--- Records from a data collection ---
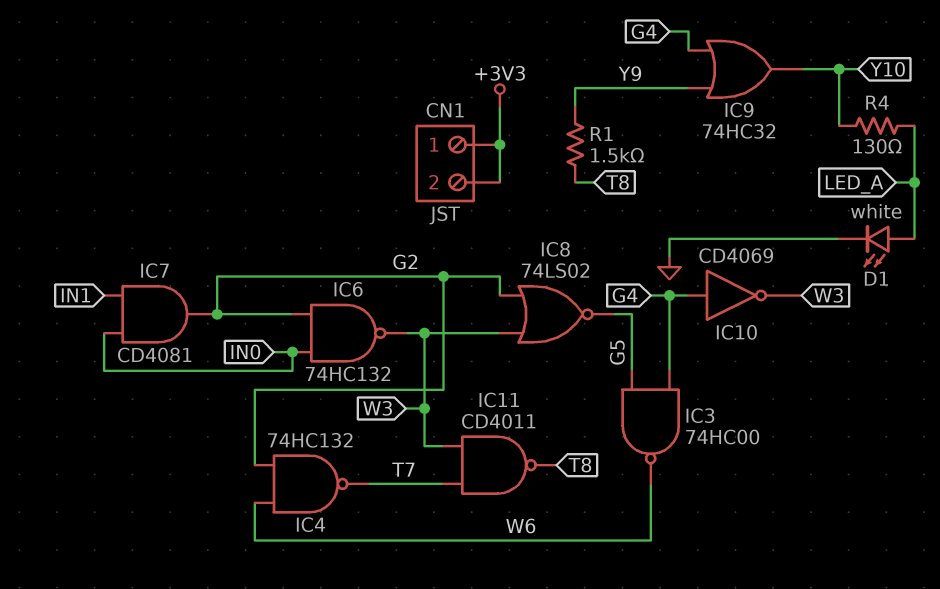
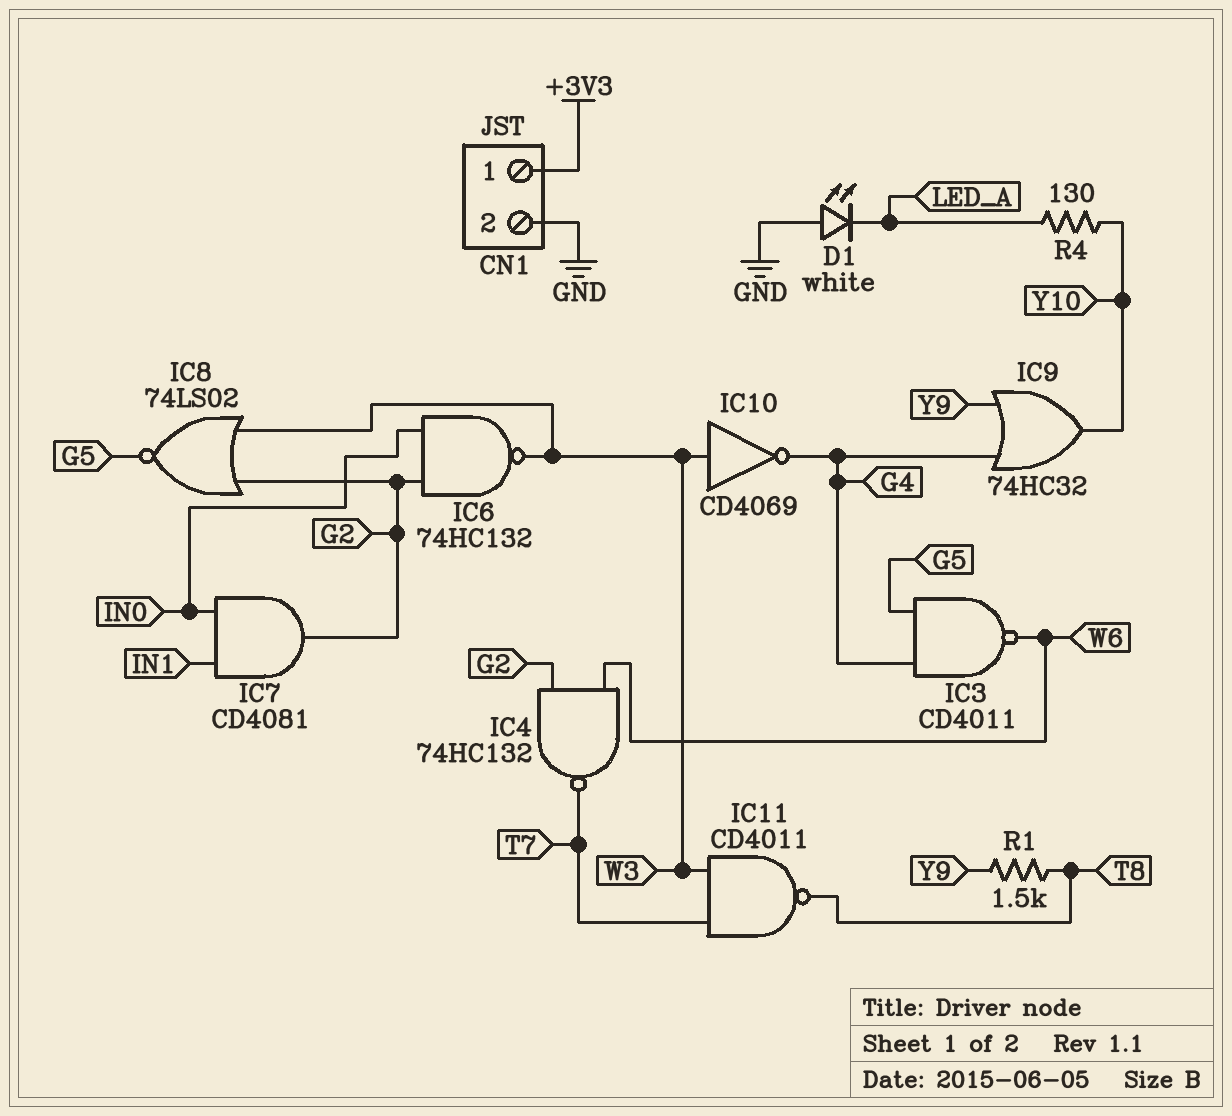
CN1 pin 2: +3V3 -> GND
D1: LED white (A LED_A, K GND) -> LED white (A GND, K LED_A)
IC3: NAND 74HC00 (in G4, in G5, out W6) -> NAND CD4011 (in G4, in G5, out W6)
IC10: NOT CD4069 (in G4, out W3) -> NOT CD4069 (in W3, out G4)

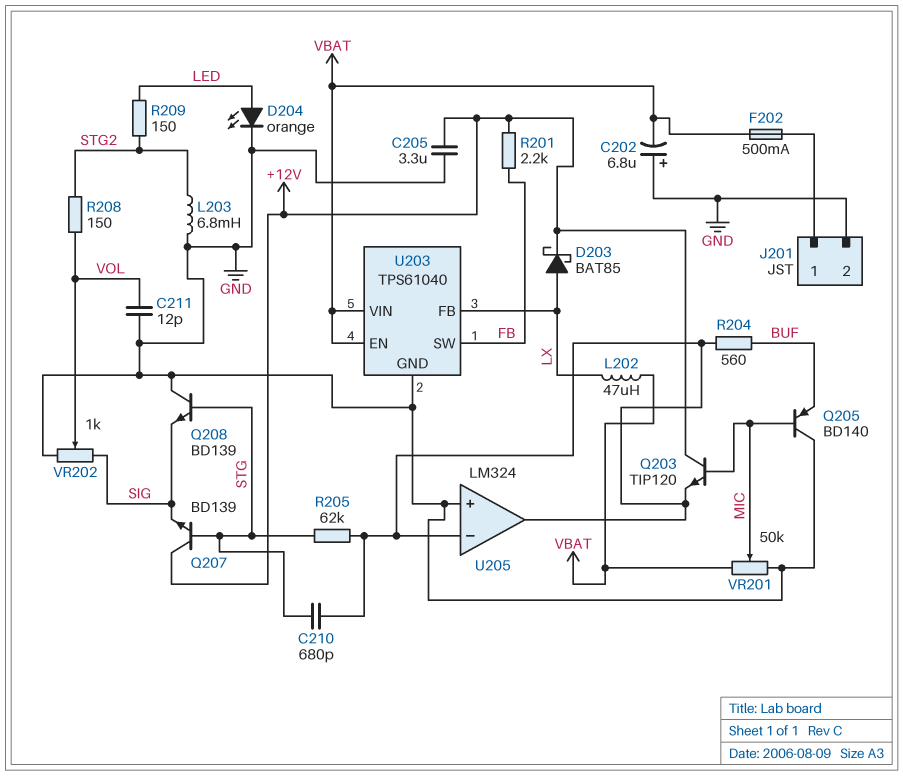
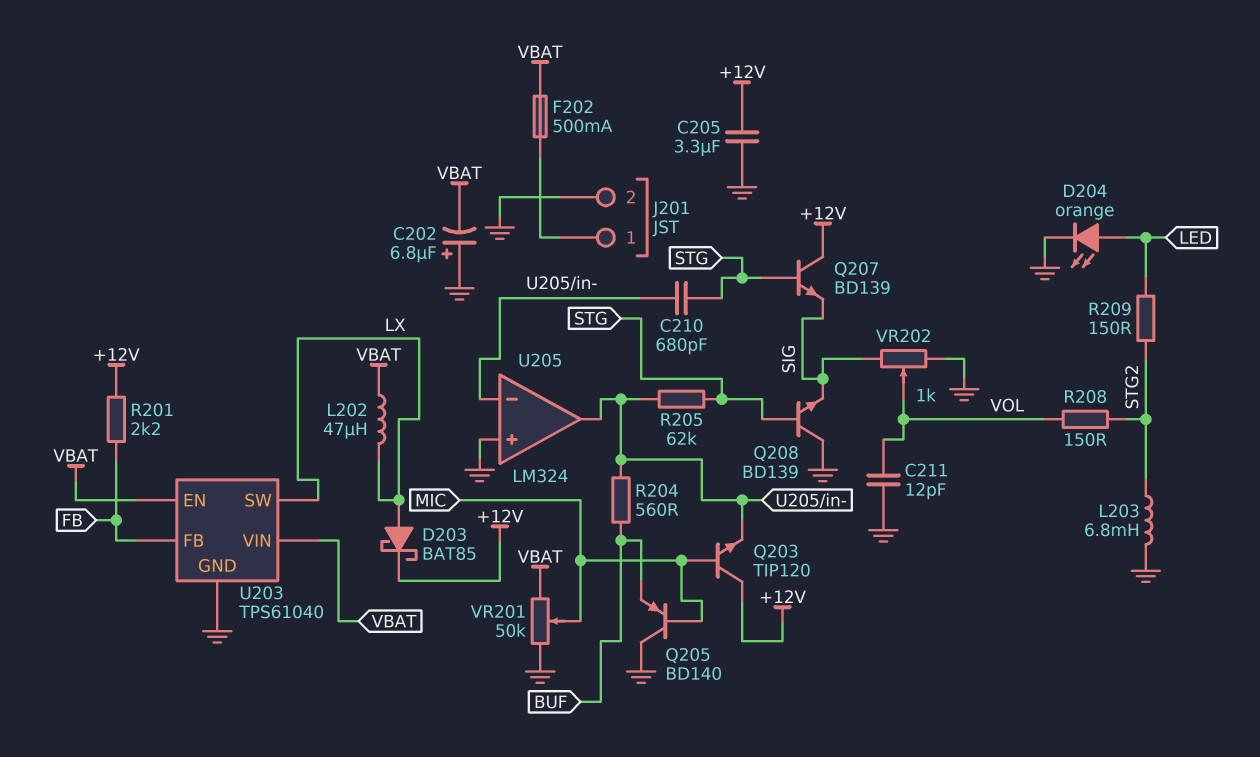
U203 pin FB: LX -> FB
U203 pin SW: FB -> LX

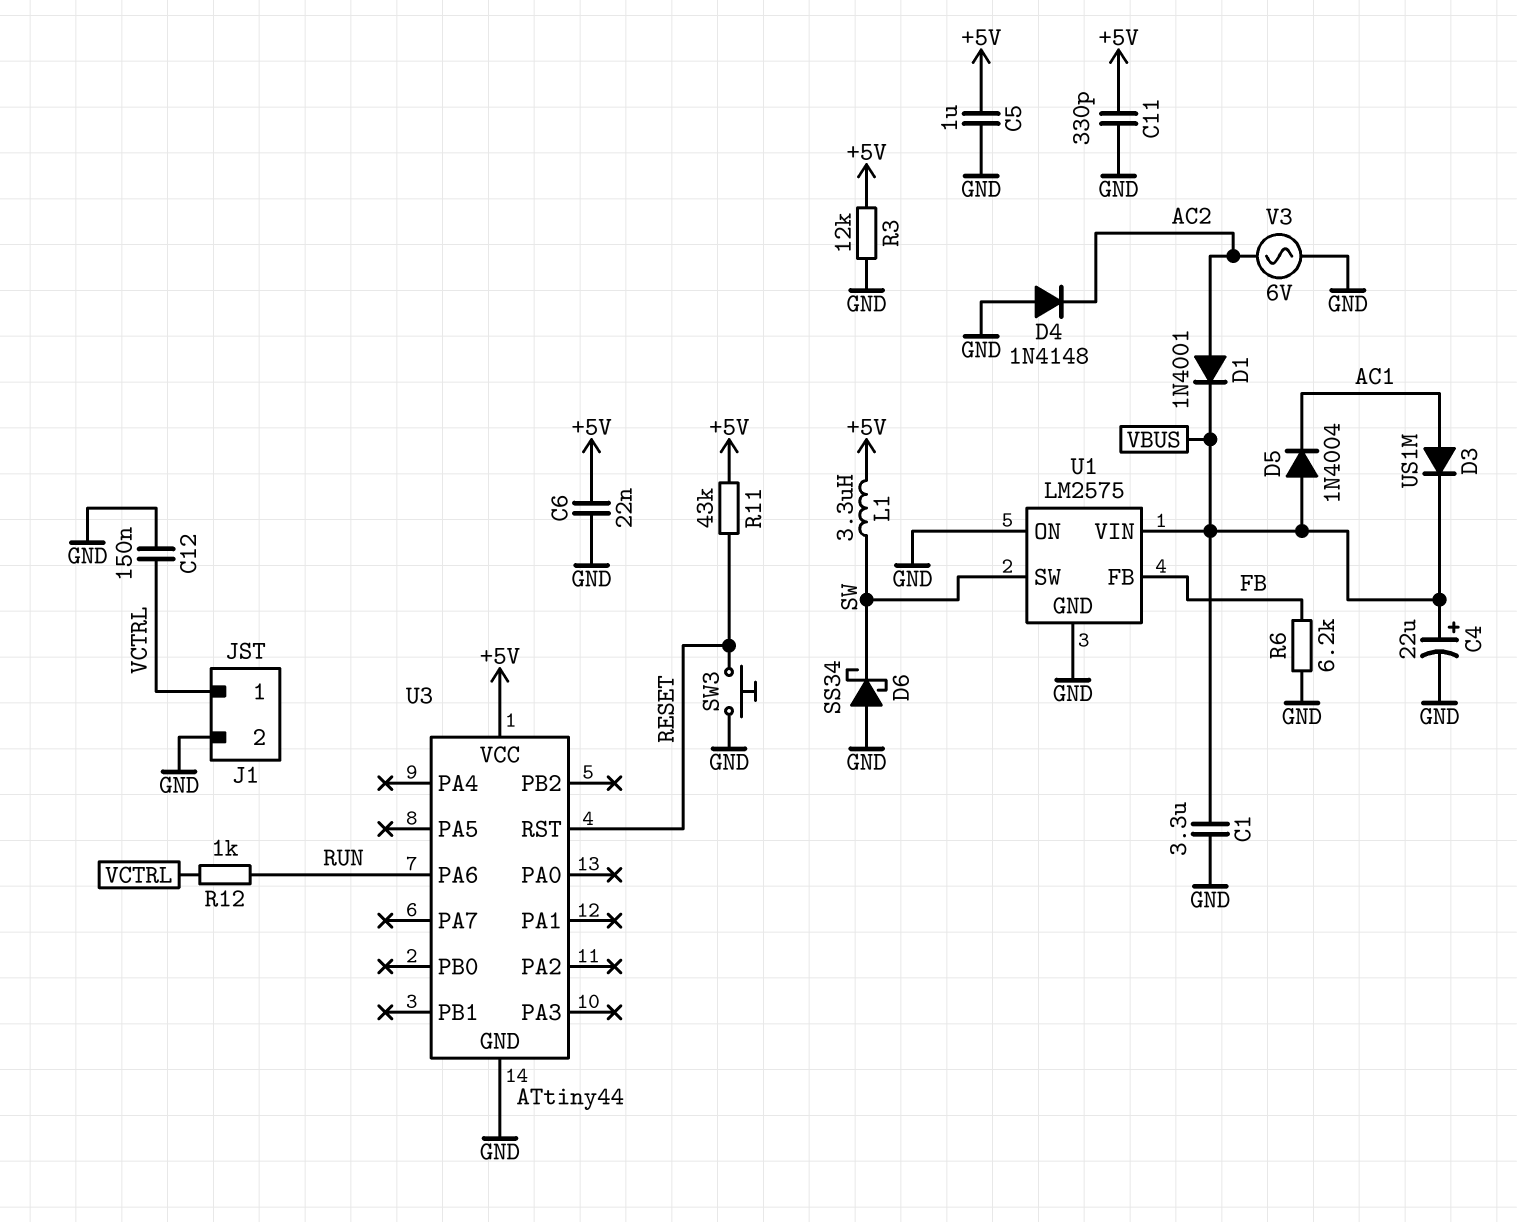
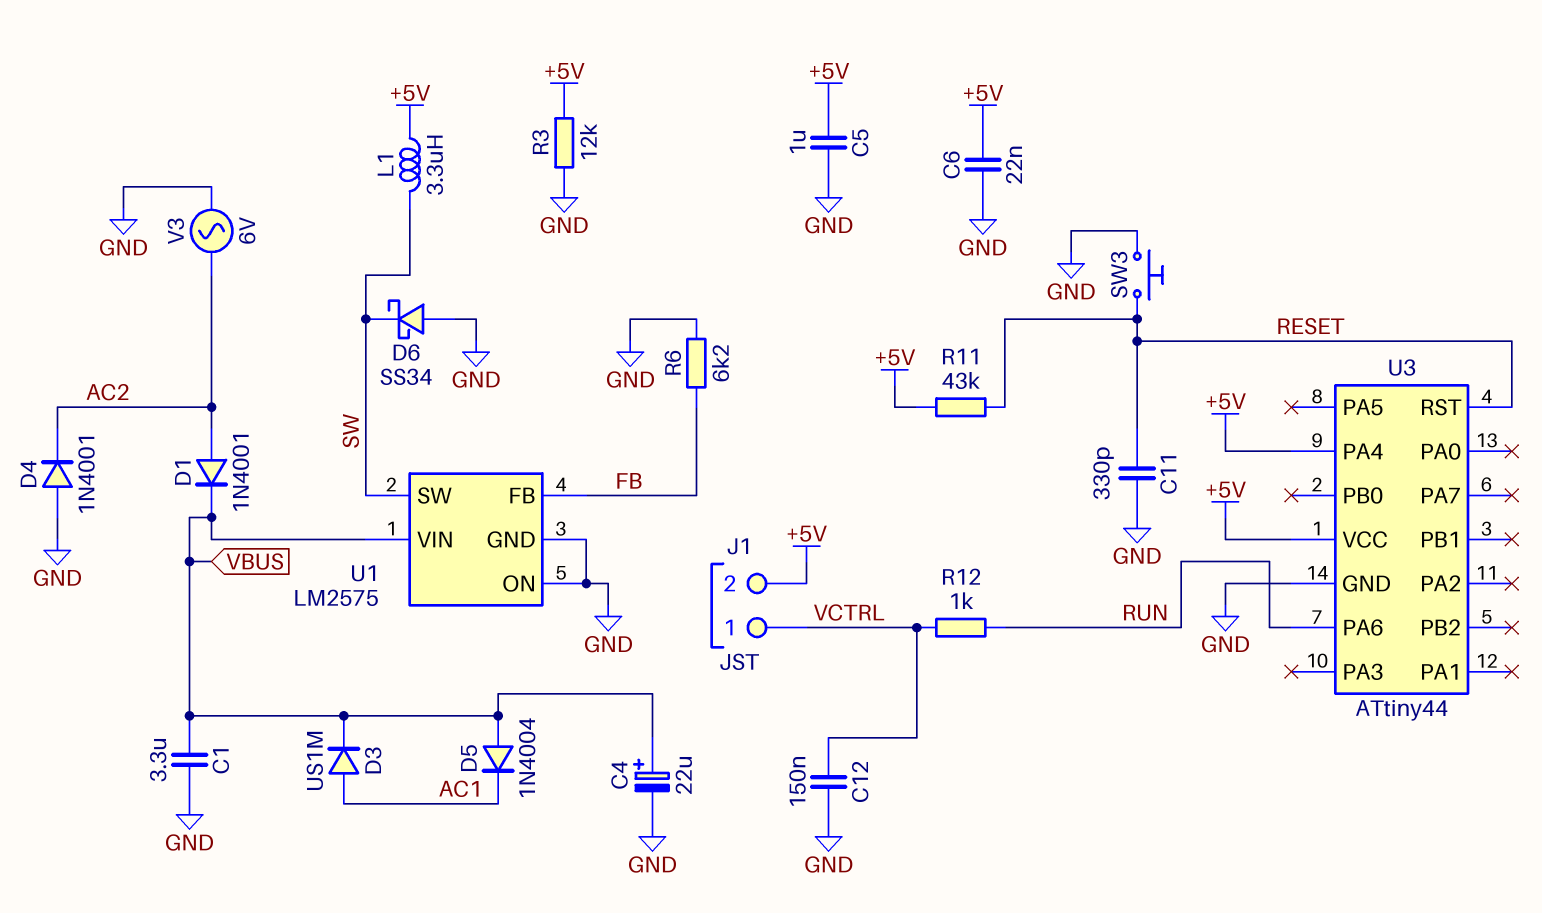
C11: 330pF (+5V, GND) -> 330pF (GND, RESET)
D4: diode 1N4148 (A GND, K AC2) -> diode 1N4001 (A GND, K AC2)
J1 pin 2: GND -> +5V
U3 pin PA4: none -> +5V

--- Work order ---
What is needed is an exact copy of all the records, minus any pictures.

--- Result ---
CN1 pin 2: +3V3 -> GND
D1: LED white (A LED_A, K GND) -> LED white (A GND, K LED_A)
IC3: NAND 74HC00 (in G4, in G5, out W6) -> NAND CD4011 (in G4, in G5, out W6)
IC10: NOT CD4069 (in G4, out W3) -> NOT CD4069 (in W3, out G4)

U203 pin FB: LX -> FB
U203 pin SW: FB -> LX

C11: 330pF (+5V, GND) -> 330pF (GND, RESET)
D4: diode 1N4148 (A GND, K AC2) -> diode 1N4001 (A GND, K AC2)
J1 pin 2: GND -> +5V
U3 pin PA4: none -> +5V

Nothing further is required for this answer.